What this task involves:
Please return all of the material exactly, with no line missing.
[Start of section]
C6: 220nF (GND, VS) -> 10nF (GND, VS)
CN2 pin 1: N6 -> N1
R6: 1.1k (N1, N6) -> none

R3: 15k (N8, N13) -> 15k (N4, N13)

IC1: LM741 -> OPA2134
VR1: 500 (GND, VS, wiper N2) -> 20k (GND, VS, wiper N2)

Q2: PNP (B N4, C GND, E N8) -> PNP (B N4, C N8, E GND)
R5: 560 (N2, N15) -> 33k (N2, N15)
[End of section]
Result for this exercise:
C6: 220nF (GND, VS) -> 10nF (GND, VS)
CN2 pin 1: N6 -> N1
R6: 1.1k (N1, N6) -> none

R3: 15k (N8, N13) -> 15k (N4, N13)

IC1: LM741 -> OPA2134
VR1: 500 (GND, VS, wiper N2) -> 20k (GND, VS, wiper N2)

Q2: PNP (B N4, C GND, E N8) -> PNP (B N4, C N8, E GND)
R5: 560 (N2, N15) -> 33k (N2, N15)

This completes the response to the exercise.